→ **Required work**:
Give back the full listing, character for character, with no pictures.

→ **Given information**:
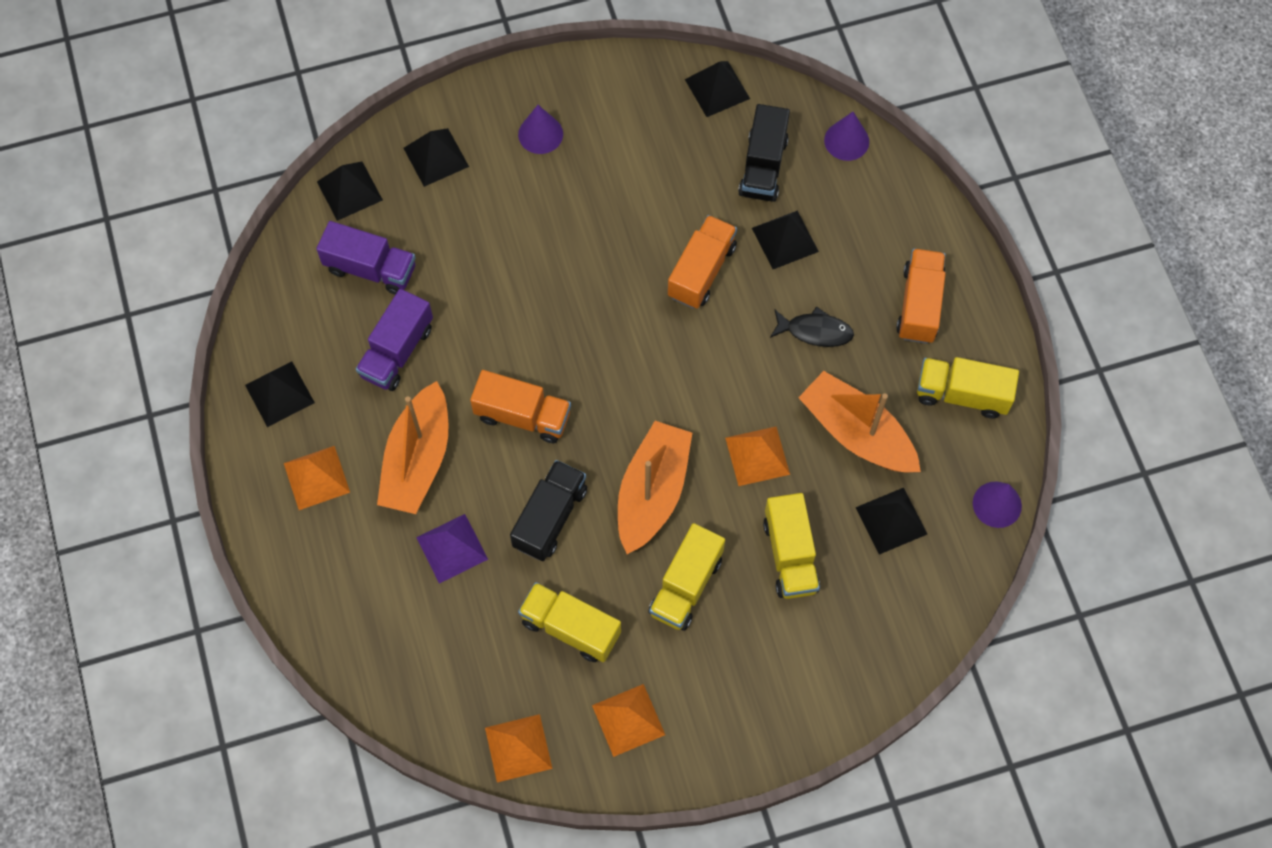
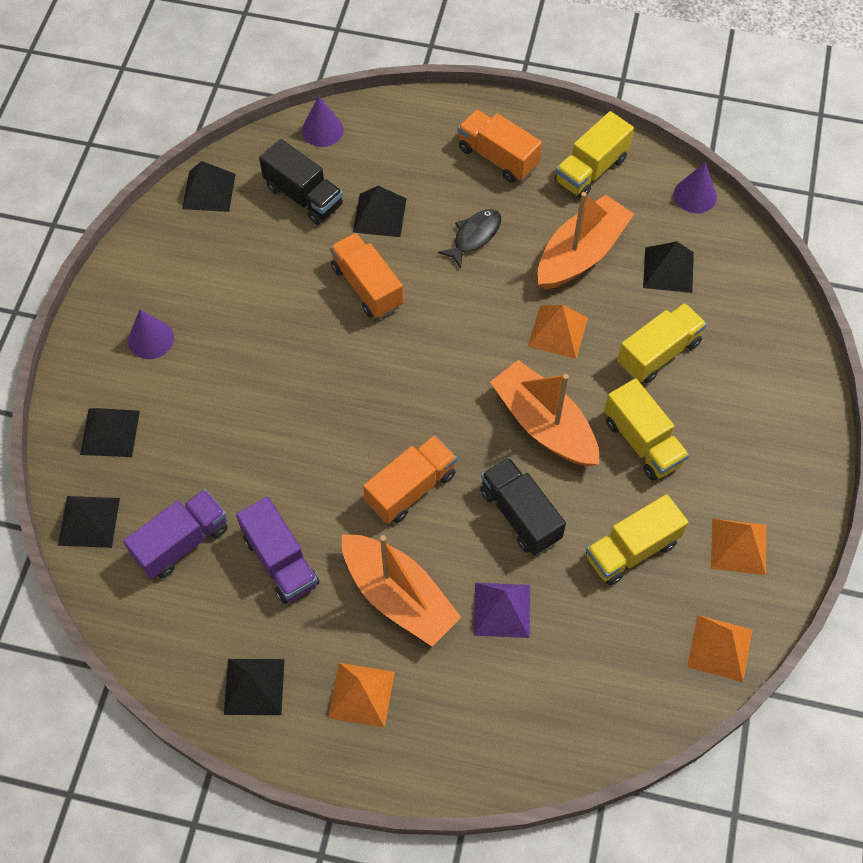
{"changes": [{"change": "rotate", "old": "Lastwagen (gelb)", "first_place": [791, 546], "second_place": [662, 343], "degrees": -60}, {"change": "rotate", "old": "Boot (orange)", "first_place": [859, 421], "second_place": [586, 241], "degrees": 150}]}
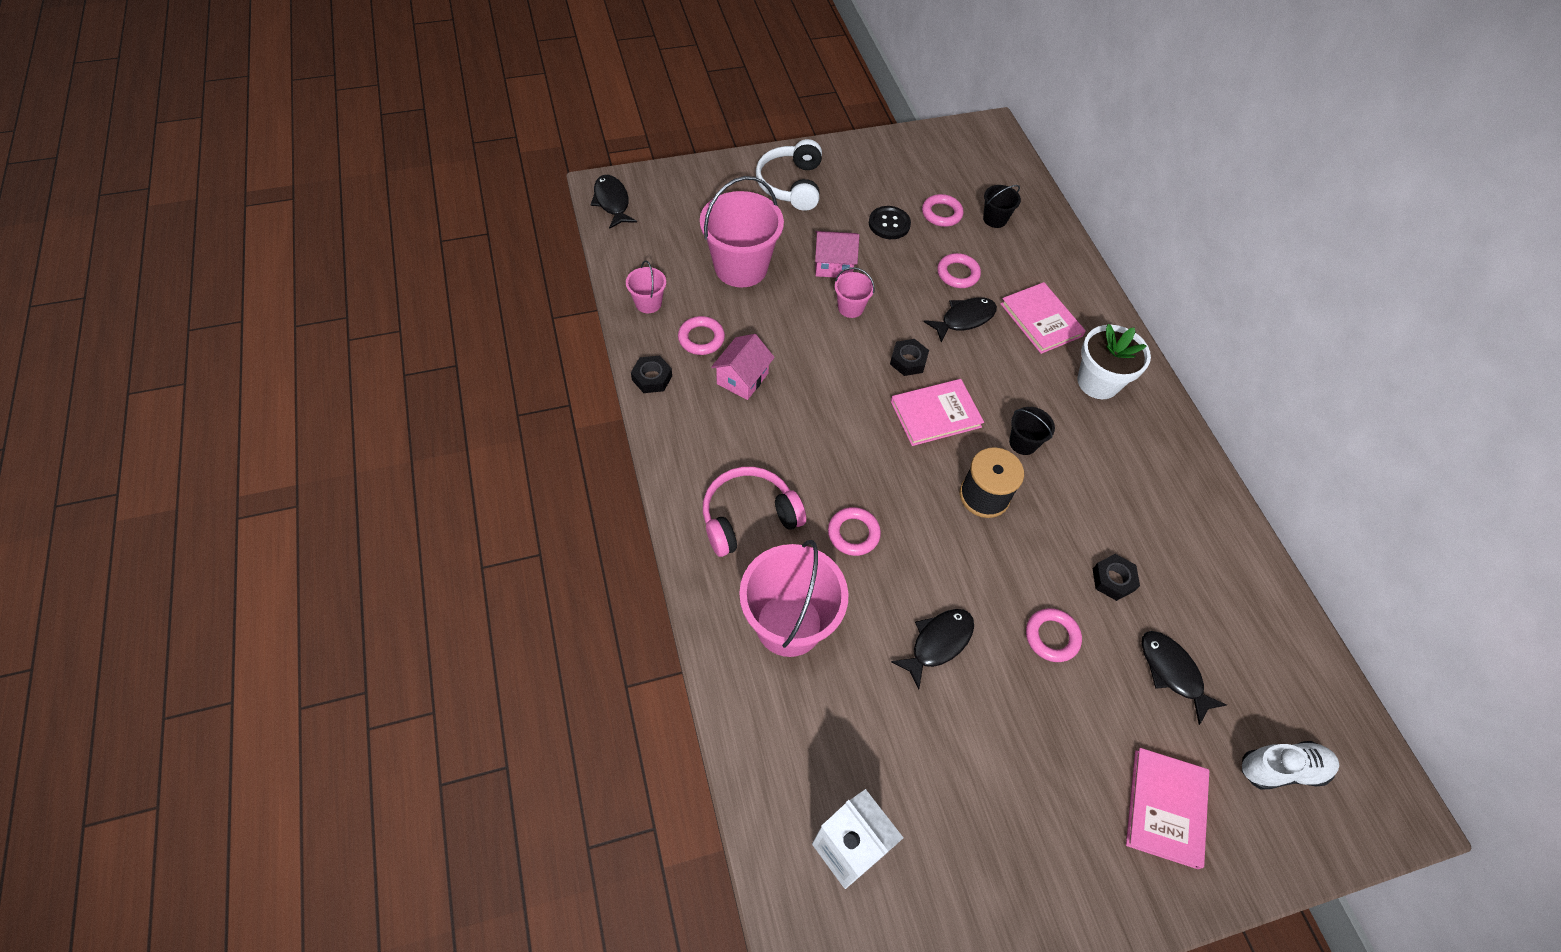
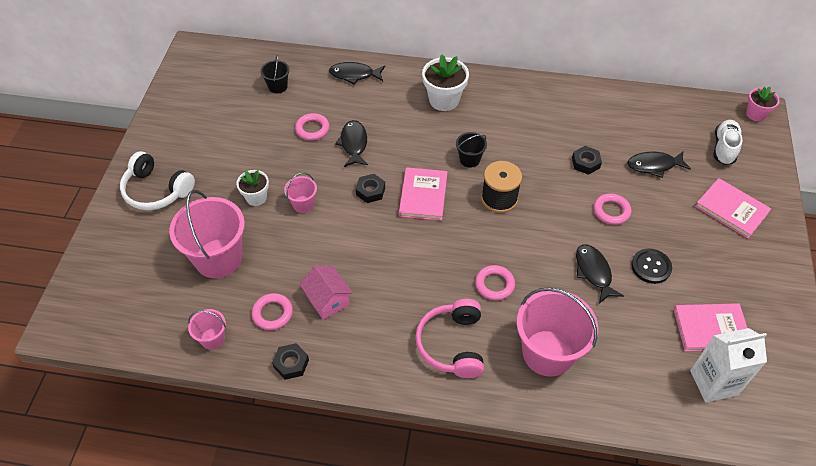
{"changes": [{"change": "move", "old": "Fisch (schwarz)", "first_place": [613, 202], "second_place": [357, 73]}, {"change": "replace", "old": "Haus (rosa)", "new": "Blumentopf (weiß)", "first_place": [837, 254], "second_place": [252, 188]}, {"change": "move", "old": "Knopf (schwarz)", "first_place": [890, 222], "second_place": [651, 266]}, {"change": "delete", "old": "Ring (rosa)", "first_place": [942, 210]}, {"change": "move", "old": "Buch (rosa)", "first_place": [1043, 318], "second_place": [710, 327]}, {"change": "insert", "new": "Blumentopf (rosa)", "second_place": [763, 104]}]}
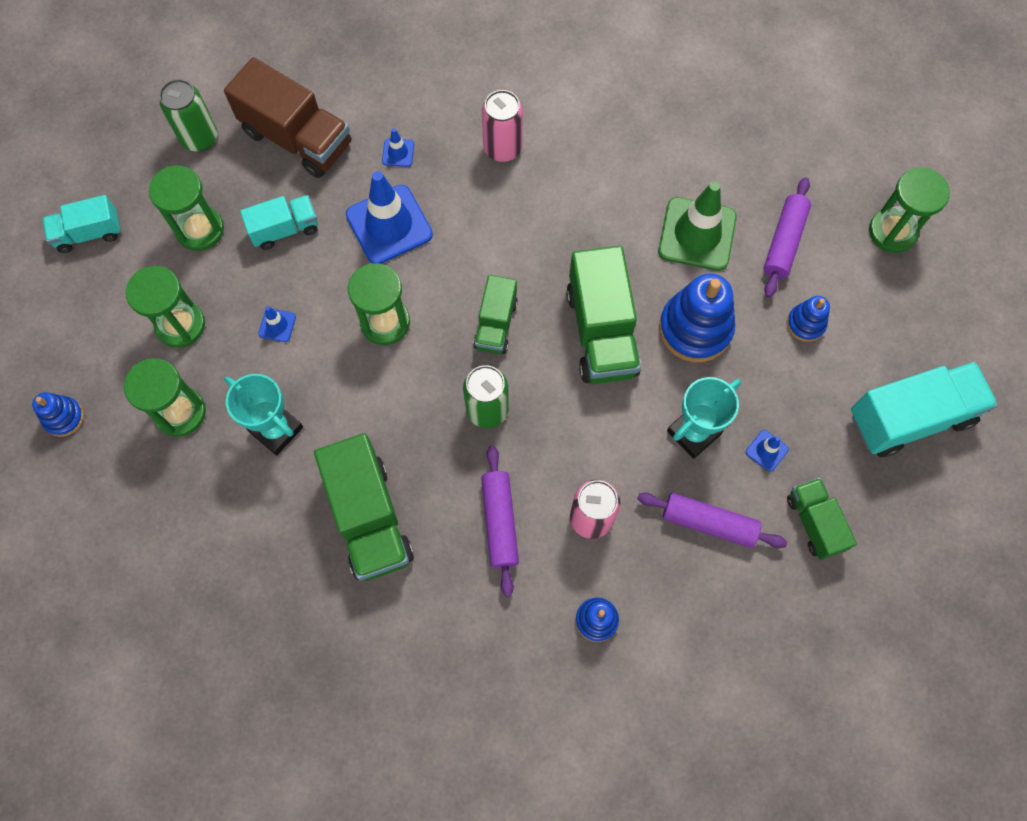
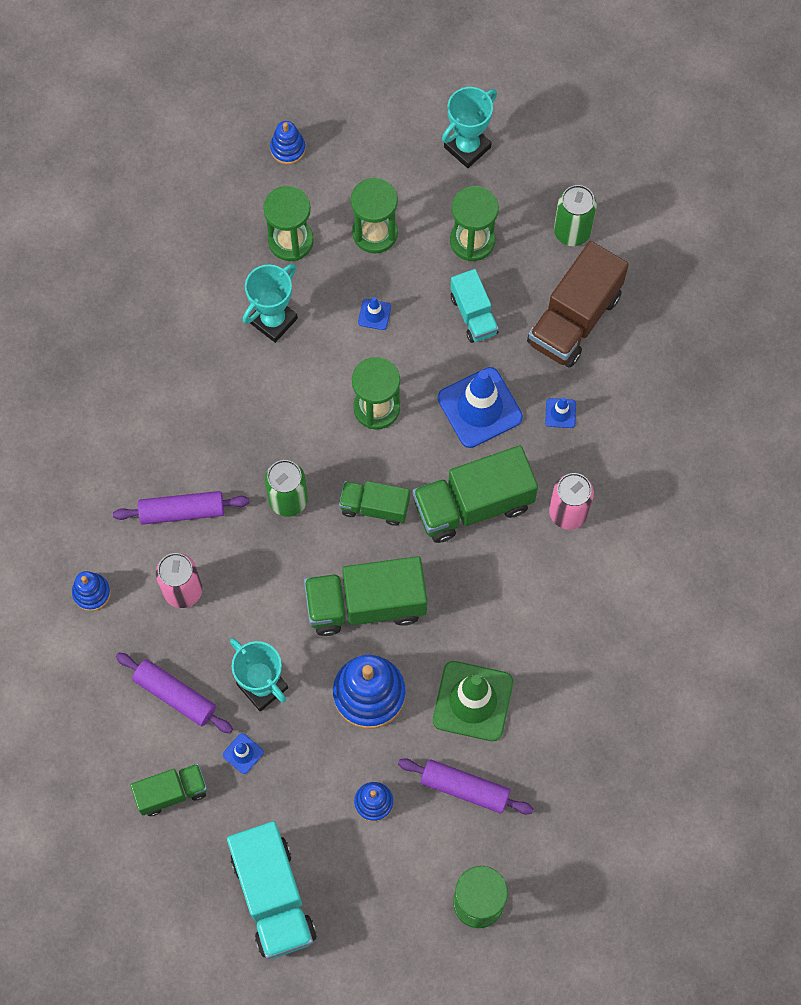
{"changes": [{"change": "replace", "old": "Lastwagen (türkis)", "new": "Pokal (türkis)", "first_place": [81, 224], "second_place": [469, 127]}, {"change": "move", "old": "Lastwagen (grün)", "first_place": [364, 507], "second_place": [475, 494]}, {"change": "rotate", "old": "Nudelholz (lila)", "first_place": [712, 520], "second_place": [174, 693], "degrees": -75}]}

→ **Solution to this exercise**:
{"changes": [{"change": "rotate", "old": "Lastwagen (gelb)", "first_place": [791, 546], "second_place": [662, 343], "degrees": -60}, {"change": "rotate", "old": "Boot (orange)", "first_place": [859, 421], "second_place": [586, 241], "degrees": 150}]}
{"changes": [{"change": "move", "old": "Fisch (schwarz)", "first_place": [613, 202], "second_place": [357, 73]}, {"change": "replace", "old": "Haus (rosa)", "new": "Blumentopf (weiß)", "first_place": [837, 254], "second_place": [252, 188]}, {"change": "move", "old": "Knopf (schwarz)", "first_place": [890, 222], "second_place": [651, 266]}, {"change": "delete", "old": "Ring (rosa)", "first_place": [942, 210]}, {"change": "move", "old": "Buch (rosa)", "first_place": [1043, 318], "second_place": [710, 327]}, {"change": "insert", "new": "Blumentopf (rosa)", "second_place": [763, 104]}]}
{"changes": [{"change": "replace", "old": "Lastwagen (türkis)", "new": "Pokal (türkis)", "first_place": [81, 224], "second_place": [469, 127]}, {"change": "move", "old": "Lastwagen (grün)", "first_place": [364, 507], "second_place": [475, 494]}, {"change": "rotate", "old": "Nudelholz (lila)", "first_place": [712, 520], "second_place": [174, 693], "degrees": -75}]}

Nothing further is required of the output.